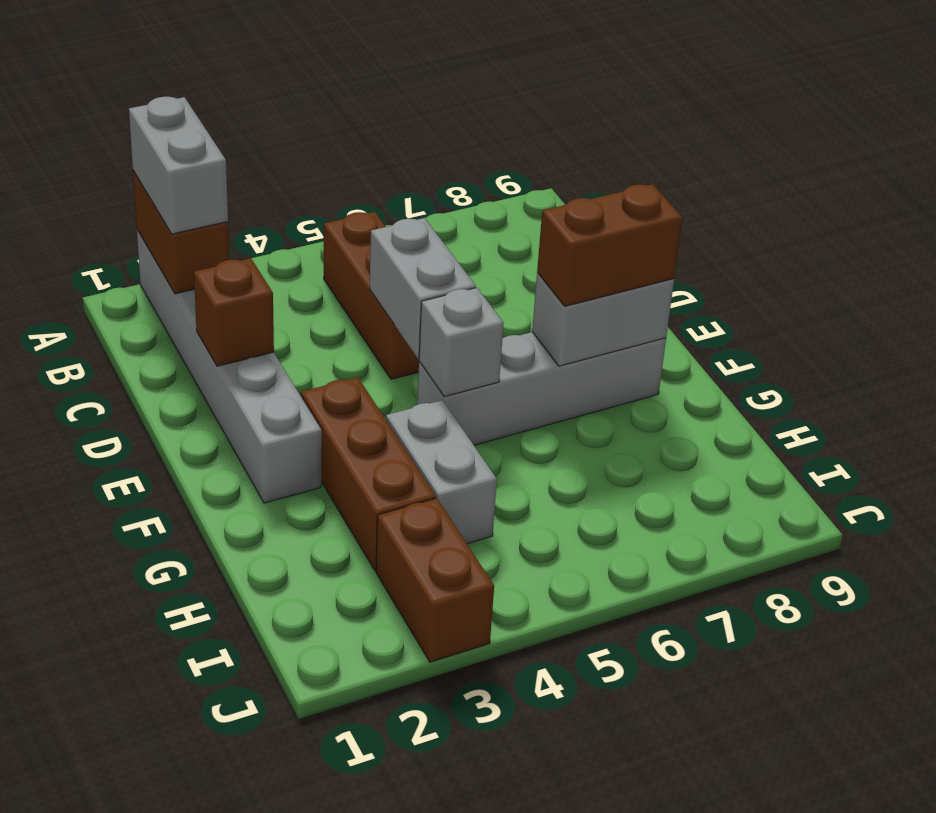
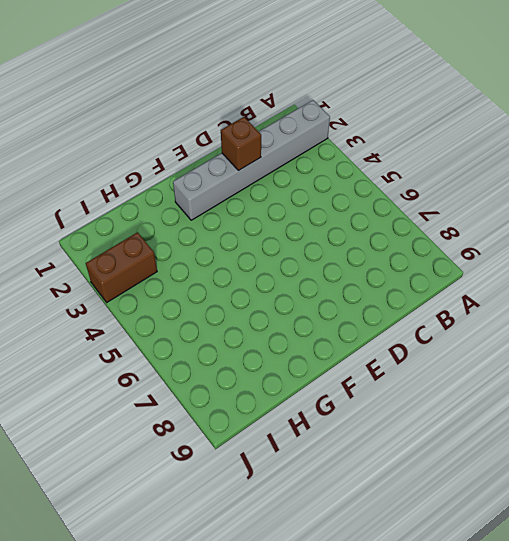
none -> brown 1x3 brick [324,212,419,379]
none -> brown 1x3 brick [301,377,436,571]
none -> grey 1x4 brick [417,332,666,445]

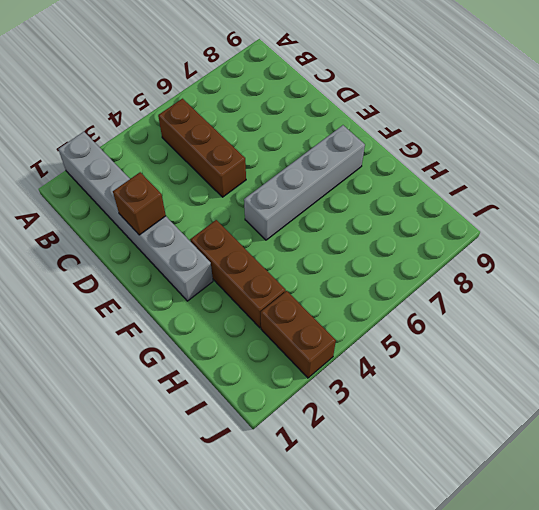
none -> grey 1x2 brick [386,400,497,544]
none -> brown 1x2 brick [133,171,229,294]
none -> grey 1x2 brick [370,218,476,359]

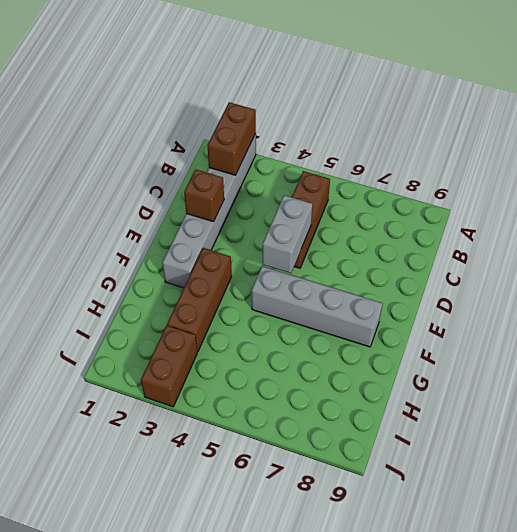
none -> grey 1x2 brick [386,400,497,544]
none -> grey 1x1 brick [419,288,504,397]
none -> grey 1x2 brick [532,273,674,366]

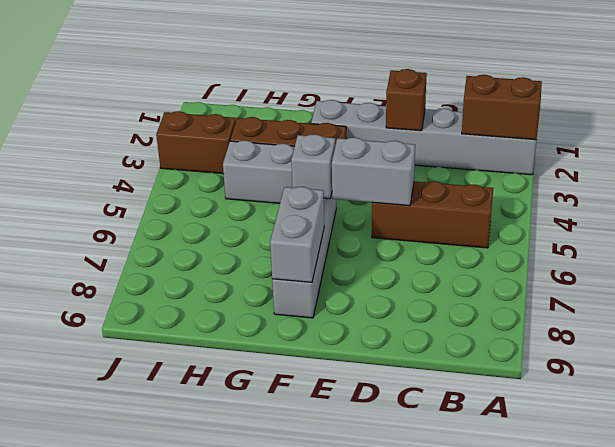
none -> grey 1x2 brick [129,96,228,234]
none -> brown 1x2 brick [537,184,683,306]

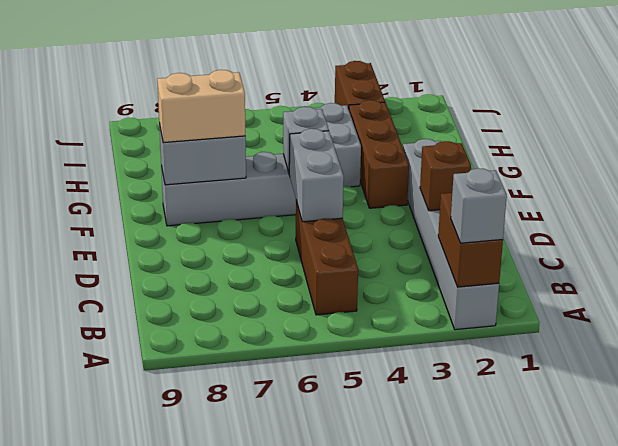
grey 1x1 brick [451,168,507,243] -> grey 1x2 brick [129,96,228,234]
tan 1x2 brick [157,70,245,143] -> brown 1x2 brick [537,184,683,306]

» **Problem requirements**
Please output every line of the listing as it stands, and omit its images.

» **Task result**
none -> brown 1x3 brick [324,212,419,379]
none -> brown 1x3 brick [301,377,436,571]
none -> grey 1x4 brick [417,332,666,445]

none -> grey 1x2 brick [386,400,497,544]
none -> brown 1x2 brick [133,171,229,294]
none -> grey 1x2 brick [370,218,476,359]

none -> grey 1x2 brick [386,400,497,544]
none -> grey 1x1 brick [419,288,504,397]
none -> grey 1x2 brick [532,273,674,366]

none -> grey 1x2 brick [129,96,228,234]
none -> brown 1x2 brick [537,184,683,306]

grey 1x1 brick [451,168,507,243] -> grey 1x2 brick [129,96,228,234]
tan 1x2 brick [157,70,245,143] -> brown 1x2 brick [537,184,683,306]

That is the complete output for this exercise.